**WHAT TO PRODUCE:** Find "D1: diode 1N4148" in the data, then restate the line it sits in and every later line word for word, ending with the last line.

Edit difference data
+-------+

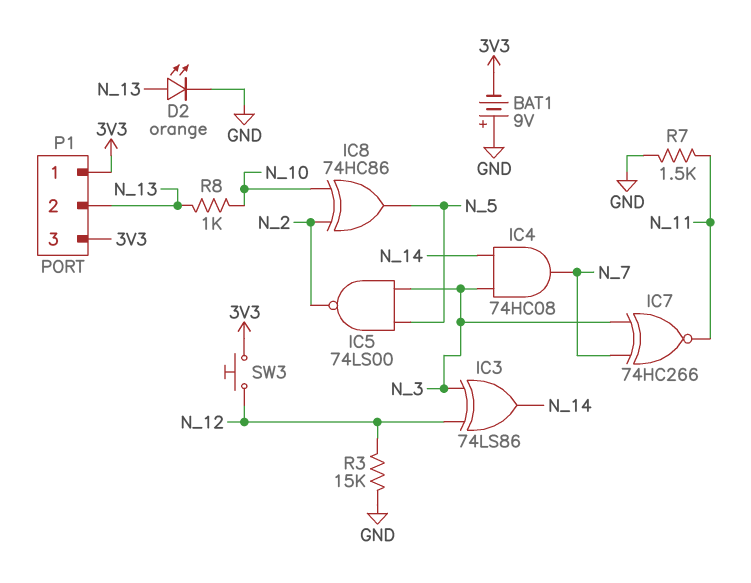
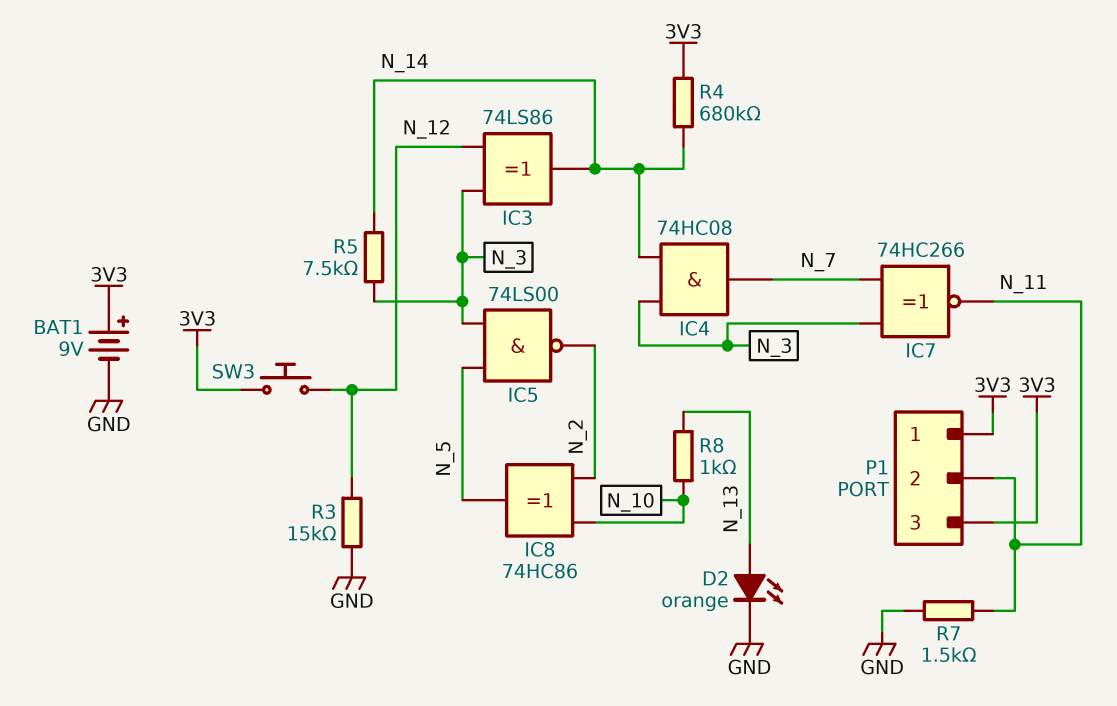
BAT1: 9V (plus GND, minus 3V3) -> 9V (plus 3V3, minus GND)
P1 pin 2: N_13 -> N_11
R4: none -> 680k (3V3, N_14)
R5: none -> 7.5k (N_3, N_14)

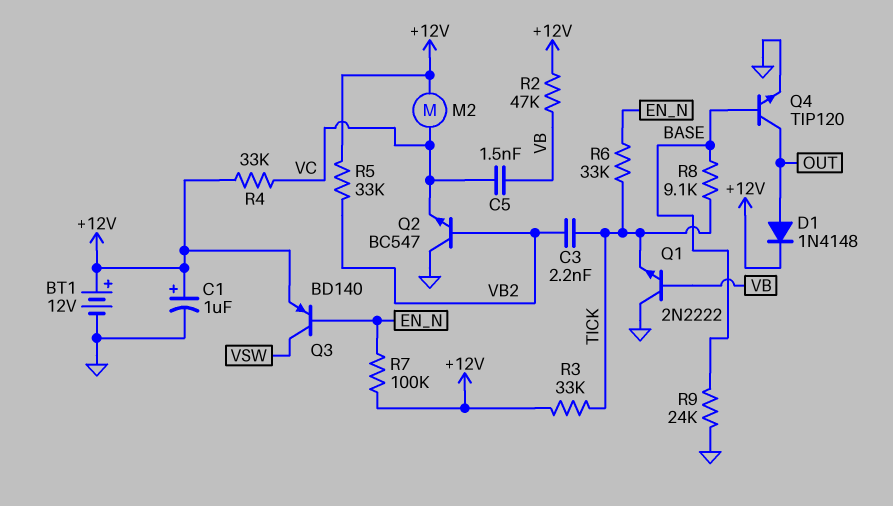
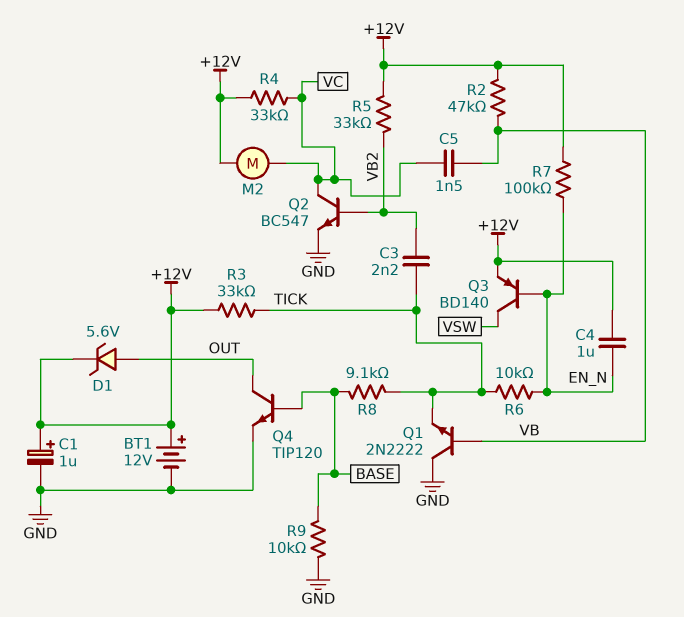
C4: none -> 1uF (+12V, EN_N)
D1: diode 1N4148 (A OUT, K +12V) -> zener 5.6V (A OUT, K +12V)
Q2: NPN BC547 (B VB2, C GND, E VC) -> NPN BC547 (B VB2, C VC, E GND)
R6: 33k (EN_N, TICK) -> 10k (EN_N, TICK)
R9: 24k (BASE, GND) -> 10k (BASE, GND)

+-------+

**OUTPUT OF THE EXERCISE:**
D1: diode 1N4148 (A OUT, K +12V) -> zener 5.6V (A OUT, K +12V)
Q2: NPN BC547 (B VB2, C GND, E VC) -> NPN BC547 (B VB2, C VC, E GND)
R6: 33k (EN_N, TICK) -> 10k (EN_N, TICK)
R9: 24k (BASE, GND) -> 10k (BASE, GND)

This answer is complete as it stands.